* Records *
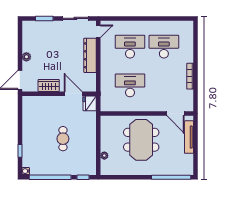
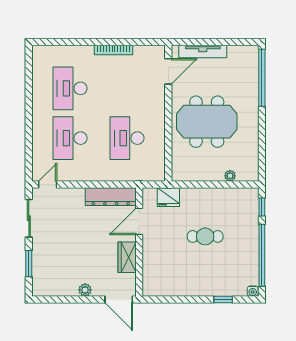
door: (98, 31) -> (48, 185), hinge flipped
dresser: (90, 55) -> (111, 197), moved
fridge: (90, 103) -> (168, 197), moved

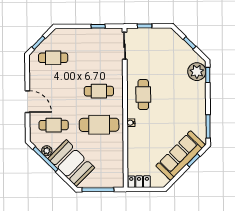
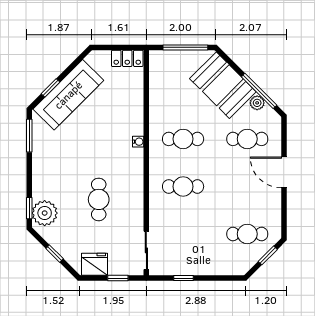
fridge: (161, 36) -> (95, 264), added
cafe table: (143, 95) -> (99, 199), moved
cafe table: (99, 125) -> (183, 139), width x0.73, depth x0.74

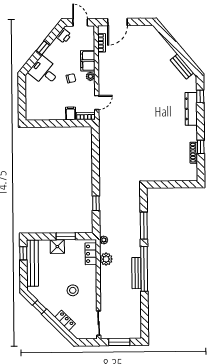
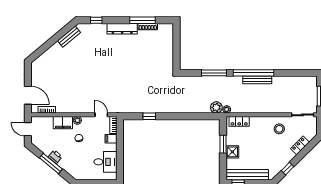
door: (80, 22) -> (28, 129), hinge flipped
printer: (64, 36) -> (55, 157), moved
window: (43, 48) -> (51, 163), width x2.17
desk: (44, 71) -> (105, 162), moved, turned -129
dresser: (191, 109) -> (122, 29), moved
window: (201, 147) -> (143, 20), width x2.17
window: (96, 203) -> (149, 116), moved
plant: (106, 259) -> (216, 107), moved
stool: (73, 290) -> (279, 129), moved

---

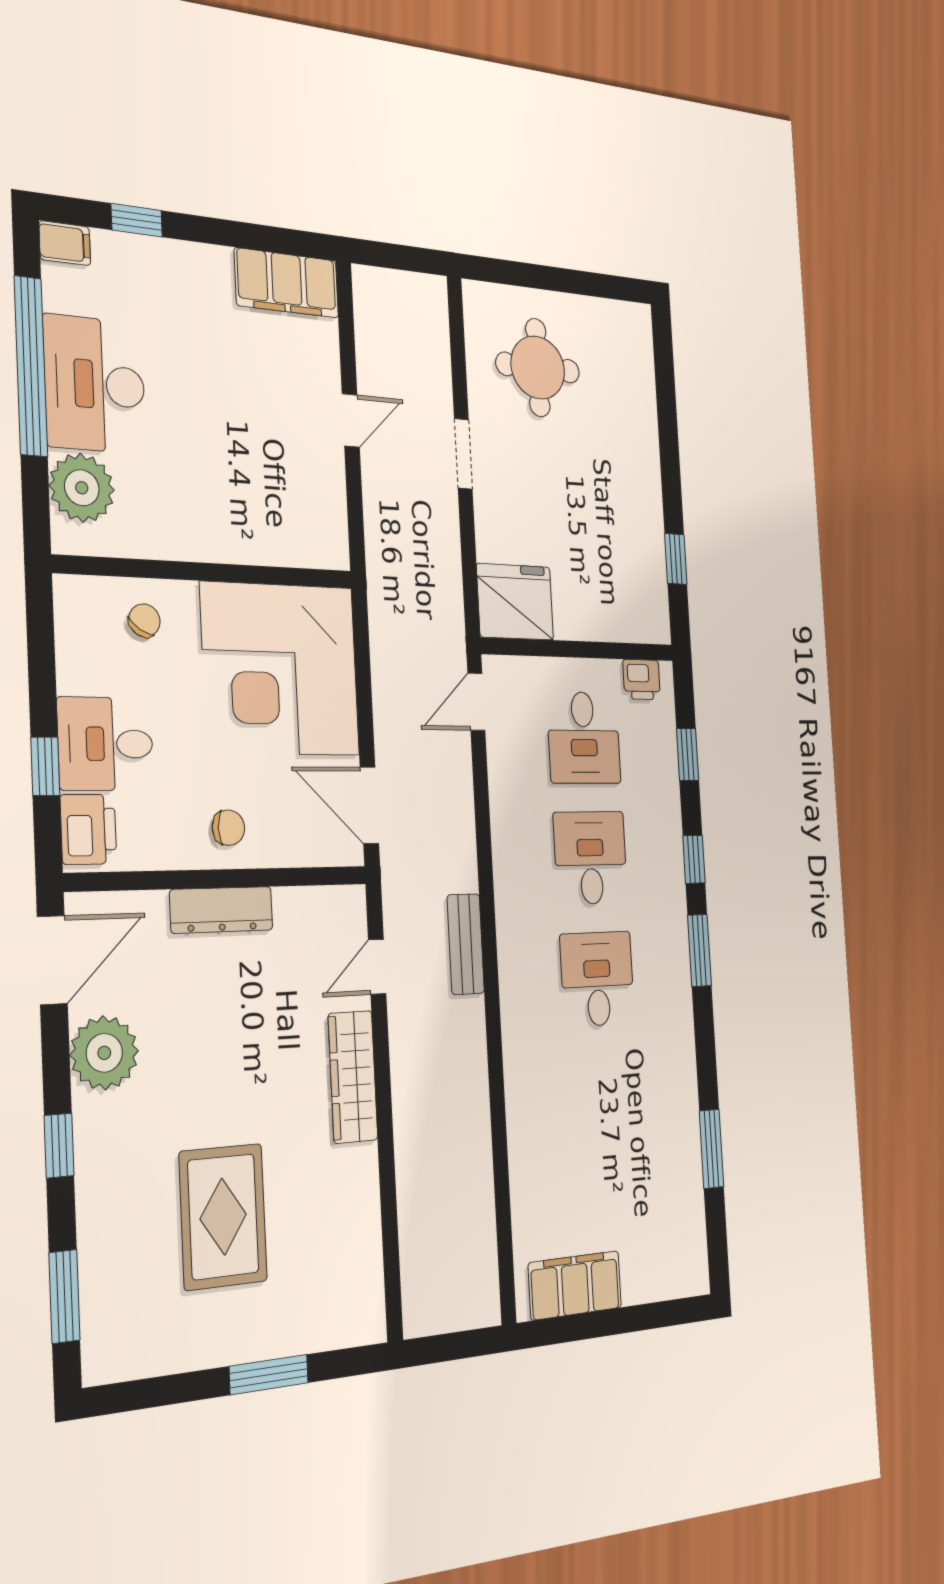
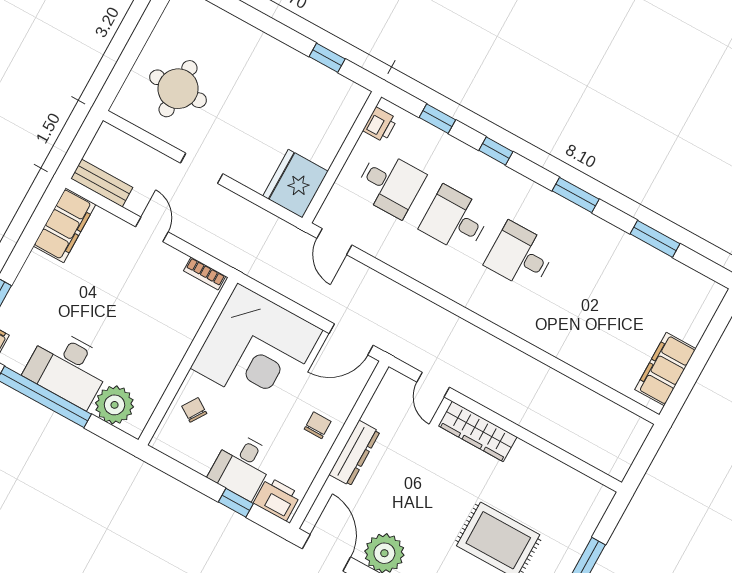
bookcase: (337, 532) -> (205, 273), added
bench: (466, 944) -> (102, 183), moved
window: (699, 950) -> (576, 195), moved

* Work instructions *
From the listing above, return the lines starting at the one with "bench: (466, 944) -> (102, 183), moved" and ending at the one with "window: (699, 950) -> (576, 195), moved", both kept, exactly as they appear and nothing more.

* Response *
bench: (466, 944) -> (102, 183), moved
window: (699, 950) -> (576, 195), moved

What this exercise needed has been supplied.